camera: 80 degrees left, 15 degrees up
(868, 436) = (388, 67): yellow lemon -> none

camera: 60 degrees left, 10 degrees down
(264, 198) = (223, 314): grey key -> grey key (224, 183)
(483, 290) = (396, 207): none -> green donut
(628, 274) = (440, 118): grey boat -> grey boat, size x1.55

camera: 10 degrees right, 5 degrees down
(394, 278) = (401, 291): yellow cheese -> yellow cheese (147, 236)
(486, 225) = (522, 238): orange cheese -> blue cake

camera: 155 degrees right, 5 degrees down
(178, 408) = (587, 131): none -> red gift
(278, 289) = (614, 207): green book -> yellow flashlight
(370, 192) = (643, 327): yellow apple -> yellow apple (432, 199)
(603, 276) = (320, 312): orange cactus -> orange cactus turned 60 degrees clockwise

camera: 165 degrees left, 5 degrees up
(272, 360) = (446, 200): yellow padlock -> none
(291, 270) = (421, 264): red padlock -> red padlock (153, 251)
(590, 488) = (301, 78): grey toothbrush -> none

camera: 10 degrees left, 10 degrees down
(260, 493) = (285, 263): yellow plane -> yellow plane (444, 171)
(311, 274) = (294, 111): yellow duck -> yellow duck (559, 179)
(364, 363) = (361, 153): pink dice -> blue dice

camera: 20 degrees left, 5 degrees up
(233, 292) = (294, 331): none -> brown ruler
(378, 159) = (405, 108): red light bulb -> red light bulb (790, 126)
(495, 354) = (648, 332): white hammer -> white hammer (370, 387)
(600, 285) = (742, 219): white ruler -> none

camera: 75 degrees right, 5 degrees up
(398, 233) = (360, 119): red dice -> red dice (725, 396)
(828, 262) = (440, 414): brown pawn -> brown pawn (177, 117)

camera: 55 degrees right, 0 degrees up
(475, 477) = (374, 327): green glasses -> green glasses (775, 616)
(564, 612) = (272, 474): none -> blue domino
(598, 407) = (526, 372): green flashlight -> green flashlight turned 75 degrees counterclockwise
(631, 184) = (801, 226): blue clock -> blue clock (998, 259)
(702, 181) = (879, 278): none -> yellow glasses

* WHAT YOU ARE ASKED TO DO *
Quote the lines of the listing above that run from the line with "(233, 292) = (294, 331): none -> brown ruler" through its last line, both included, and nothing else.

* EXERCISE RESPONSE *
(233, 292) = (294, 331): none -> brown ruler
(378, 159) = (405, 108): red light bulb -> red light bulb (790, 126)
(495, 354) = (648, 332): white hammer -> white hammer (370, 387)
(600, 285) = (742, 219): white ruler -> none

camera: 75 degrees right, 5 degrees up
(398, 233) = (360, 119): red dice -> red dice (725, 396)
(828, 262) = (440, 414): brown pawn -> brown pawn (177, 117)

camera: 55 degrees right, 0 degrees up
(475, 477) = (374, 327): green glasses -> green glasses (775, 616)
(564, 612) = (272, 474): none -> blue domino
(598, 407) = (526, 372): green flashlight -> green flashlight turned 75 degrees counterclockwise
(631, 184) = (801, 226): blue clock -> blue clock (998, 259)
(702, 181) = (879, 278): none -> yellow glasses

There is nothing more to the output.